• [DIRECTIONS FOR THIS TASK] The line holding "C8: 6.8uF (plus" and every line after it through the end of the entries below: retype these exactly and nothing more.

• [DATASET EXTRACT]
>>

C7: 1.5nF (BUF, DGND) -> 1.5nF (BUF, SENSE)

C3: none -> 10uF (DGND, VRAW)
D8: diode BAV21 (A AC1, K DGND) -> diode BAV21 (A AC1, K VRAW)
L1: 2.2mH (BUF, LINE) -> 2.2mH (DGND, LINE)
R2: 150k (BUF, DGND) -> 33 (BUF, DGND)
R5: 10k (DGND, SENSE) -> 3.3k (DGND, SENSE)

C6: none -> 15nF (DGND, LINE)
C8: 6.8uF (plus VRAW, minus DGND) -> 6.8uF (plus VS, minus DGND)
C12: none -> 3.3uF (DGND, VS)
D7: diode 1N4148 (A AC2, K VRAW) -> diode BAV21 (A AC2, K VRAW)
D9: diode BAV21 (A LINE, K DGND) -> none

<<

• [TASK OUTPUT]
C8: 6.8uF (plus VRAW, minus DGND) -> 6.8uF (plus VS, minus DGND)
C12: none -> 3.3uF (DGND, VS)
D7: diode 1N4148 (A AC2, K VRAW) -> diode BAV21 (A AC2, K VRAW)
D9: diode BAV21 (A LINE, K DGND) -> none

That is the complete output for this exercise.